* Exercise *
Write out each record below exactly as it appears, with no pictures.

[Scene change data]

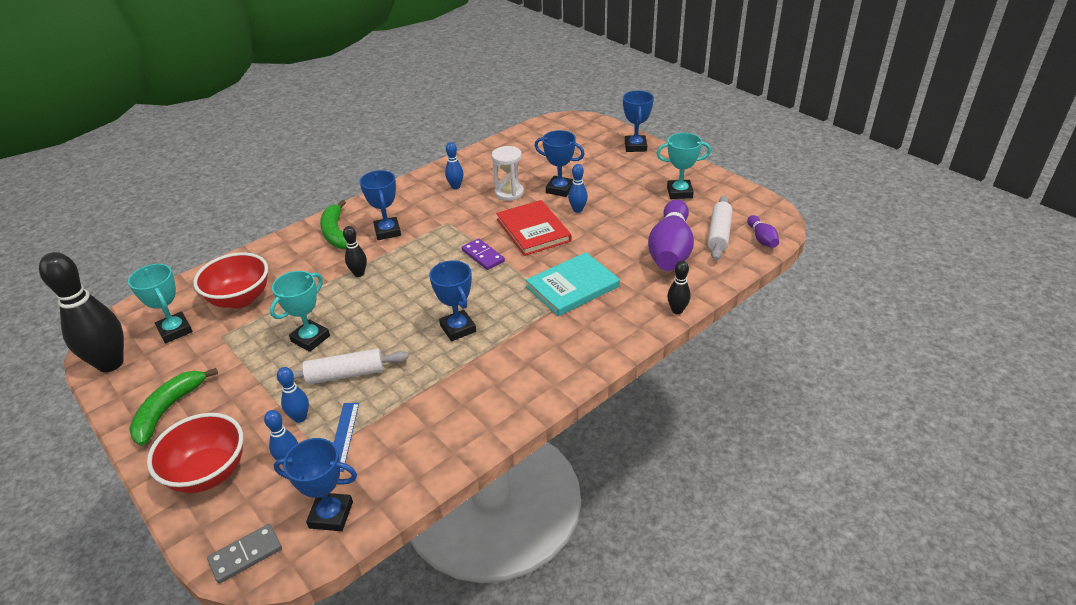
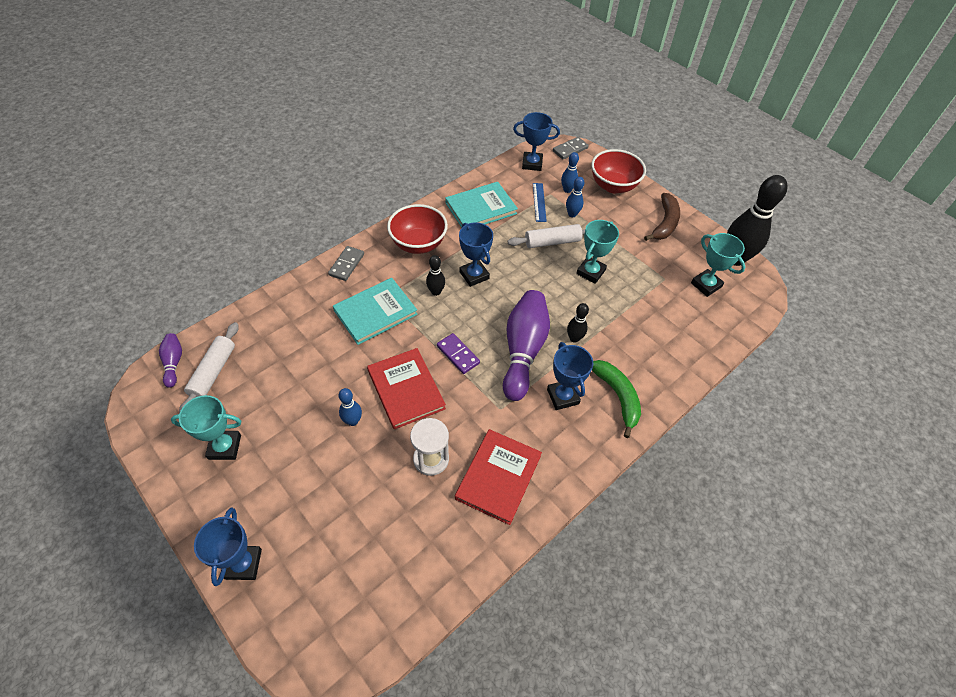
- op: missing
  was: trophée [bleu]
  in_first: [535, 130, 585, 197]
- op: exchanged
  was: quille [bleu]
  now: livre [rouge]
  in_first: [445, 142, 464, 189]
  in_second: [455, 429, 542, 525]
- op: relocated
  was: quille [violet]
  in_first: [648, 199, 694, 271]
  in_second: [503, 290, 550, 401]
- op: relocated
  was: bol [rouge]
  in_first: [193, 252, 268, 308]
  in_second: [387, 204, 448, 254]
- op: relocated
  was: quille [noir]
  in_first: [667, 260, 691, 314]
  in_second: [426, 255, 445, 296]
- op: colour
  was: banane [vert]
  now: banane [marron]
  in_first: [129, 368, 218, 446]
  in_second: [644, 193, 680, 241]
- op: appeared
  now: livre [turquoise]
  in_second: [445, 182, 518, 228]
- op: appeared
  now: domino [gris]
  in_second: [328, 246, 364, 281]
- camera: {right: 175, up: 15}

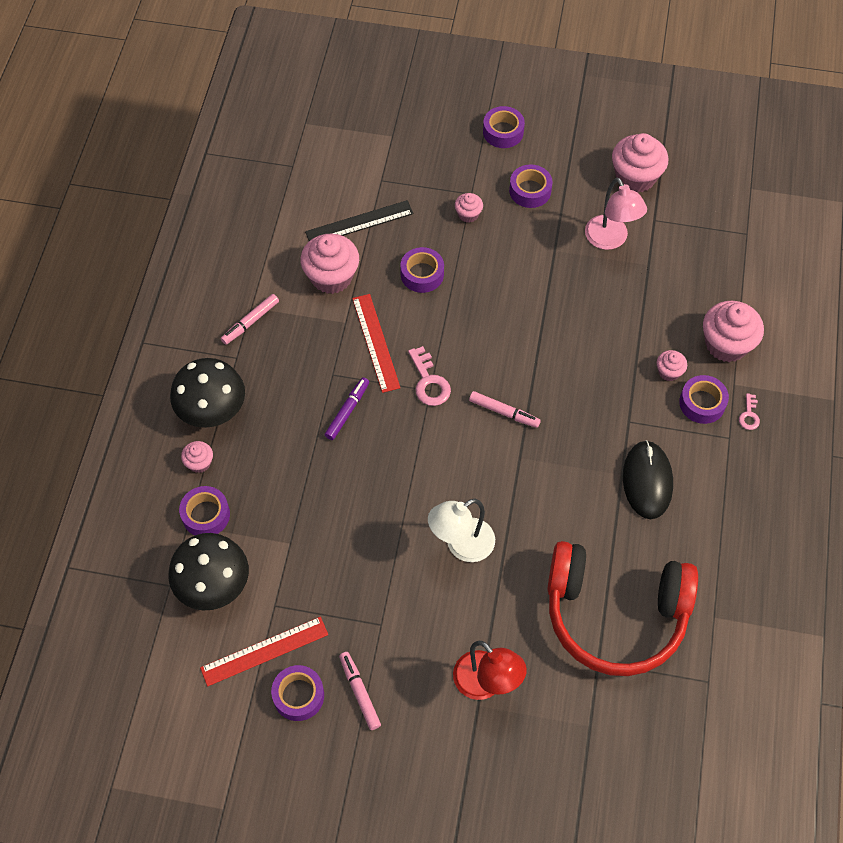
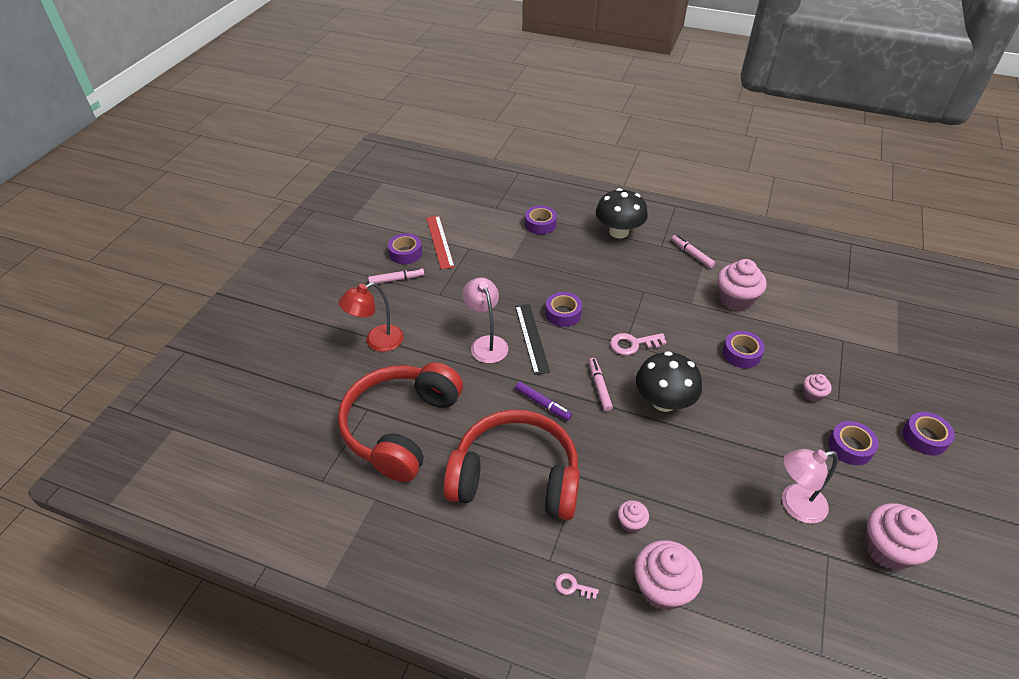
- op: relocated
  was: règle [noir]
  in_first: [305, 200, 414, 241]
  in_second: [515, 304, 550, 375]
- op: missing
  was: règle [rouge]
  in_first: [352, 294, 400, 393]
- op: relocated
  was: ruban adhésif [violet]
  in_first: [679, 375, 729, 424]
  in_second: [546, 292, 582, 327]
- op: relocated
  was: feutre [violet]
  in_first: [325, 377, 369, 440]
  in_second: [515, 382, 572, 420]
- op: spun
  was: feutre [rose]
  in_first: [469, 391, 541, 428]
  in_second: [589, 358, 613, 411]
  clockwise: 135
- op: exchanged
  was: souris [noir]
  now: casque audio [rouge]
  in_first: [623, 440, 673, 519]
  in_second: [443, 410, 580, 520]
- op: missing
  was: muffin [rose]
  in_first: [181, 441, 213, 473]
- op: colour
  was: lampe [blanc]
  now: lampe [rose]
  in_first: [428, 499, 495, 562]
  in_second: [463, 277, 508, 363]
- op: relocated
  was: champignon [noir]
  in_first: [168, 533, 249, 610]
  in_second: [636, 351, 702, 412]
- camera: {right: 100, up: -15}

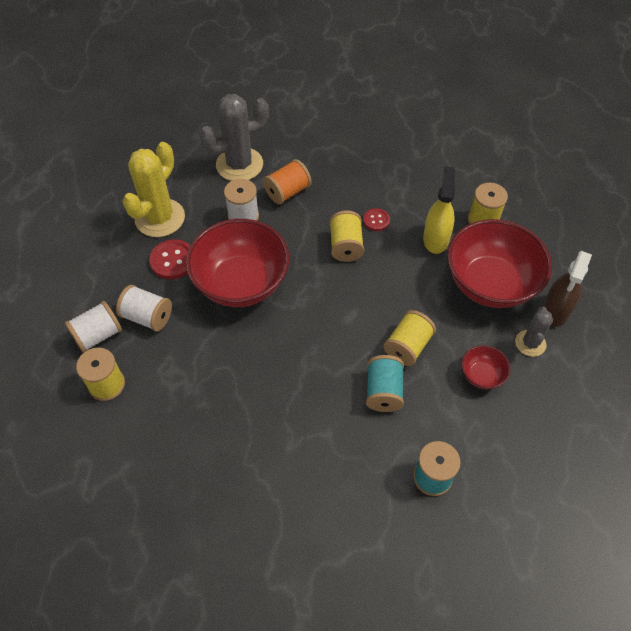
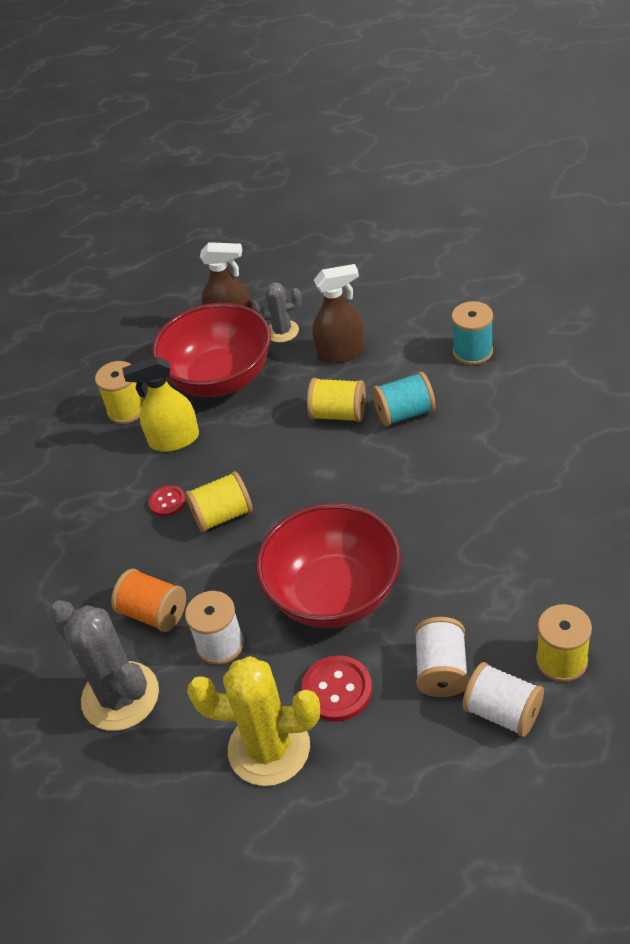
- op: exchanged
  was: bol [rouge]
  now: vaporisateur [marron]
  in_first: [461, 345, 510, 389]
  in_second: [312, 264, 365, 363]
- camera: {right: -105, up: -10}

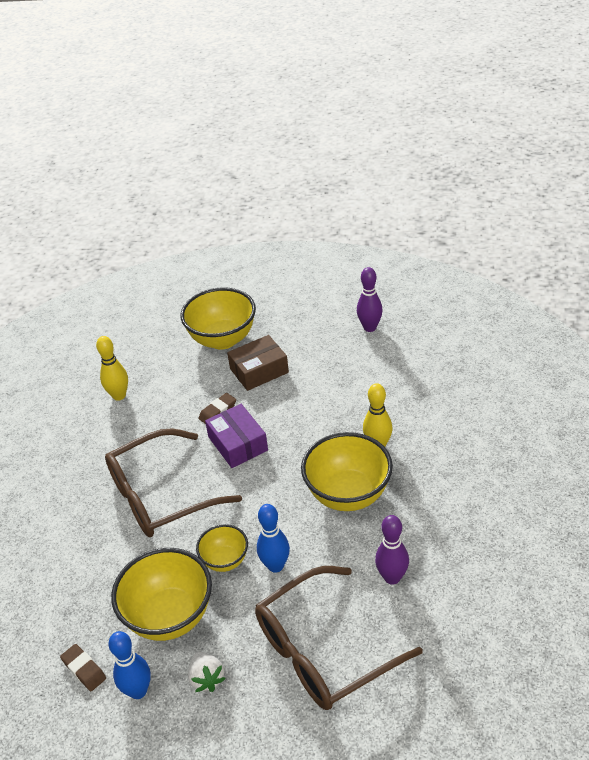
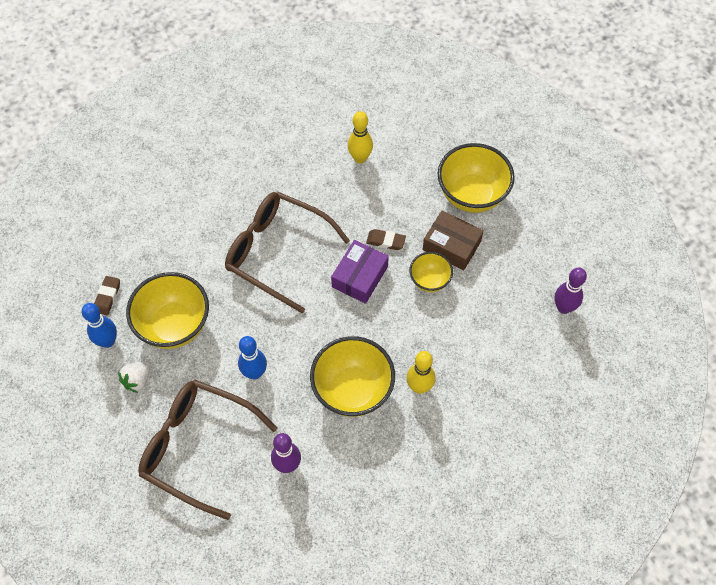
- op: relocated
  was: bol [jaune]
  in_first: [196, 524, 248, 572]
  in_second: [409, 252, 453, 292]
- camera: {right: 55, up: 20}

* Task output *
- op: missing
  was: trophée [bleu]
  in_first: [535, 130, 585, 197]
- op: exchanged
  was: quille [bleu]
  now: livre [rouge]
  in_first: [445, 142, 464, 189]
  in_second: [455, 429, 542, 525]
- op: relocated
  was: quille [violet]
  in_first: [648, 199, 694, 271]
  in_second: [503, 290, 550, 401]
- op: relocated
  was: bol [rouge]
  in_first: [193, 252, 268, 308]
  in_second: [387, 204, 448, 254]
- op: relocated
  was: quille [noir]
  in_first: [667, 260, 691, 314]
  in_second: [426, 255, 445, 296]
- op: colour
  was: banane [vert]
  now: banane [marron]
  in_first: [129, 368, 218, 446]
  in_second: [644, 193, 680, 241]
- op: appeared
  now: livre [turquoise]
  in_second: [445, 182, 518, 228]
- op: appeared
  now: domino [gris]
  in_second: [328, 246, 364, 281]
- camera: {right: 175, up: 15}

- op: relocated
  was: règle [noir]
  in_first: [305, 200, 414, 241]
  in_second: [515, 304, 550, 375]
- op: missing
  was: règle [rouge]
  in_first: [352, 294, 400, 393]
- op: relocated
  was: ruban adhésif [violet]
  in_first: [679, 375, 729, 424]
  in_second: [546, 292, 582, 327]
- op: relocated
  was: feutre [violet]
  in_first: [325, 377, 369, 440]
  in_second: [515, 382, 572, 420]
- op: spun
  was: feutre [rose]
  in_first: [469, 391, 541, 428]
  in_second: [589, 358, 613, 411]
  clockwise: 135
- op: exchanged
  was: souris [noir]
  now: casque audio [rouge]
  in_first: [623, 440, 673, 519]
  in_second: [443, 410, 580, 520]
- op: missing
  was: muffin [rose]
  in_first: [181, 441, 213, 473]
- op: colour
  was: lampe [blanc]
  now: lampe [rose]
  in_first: [428, 499, 495, 562]
  in_second: [463, 277, 508, 363]
- op: relocated
  was: champignon [noir]
  in_first: [168, 533, 249, 610]
  in_second: [636, 351, 702, 412]
- camera: {right: 100, up: -15}

- op: exchanged
  was: bol [rouge]
  now: vaporisateur [marron]
  in_first: [461, 345, 510, 389]
  in_second: [312, 264, 365, 363]
- camera: {right: -105, up: -10}

- op: relocated
  was: bol [jaune]
  in_first: [196, 524, 248, 572]
  in_second: [409, 252, 453, 292]
- camera: {right: 55, up: 20}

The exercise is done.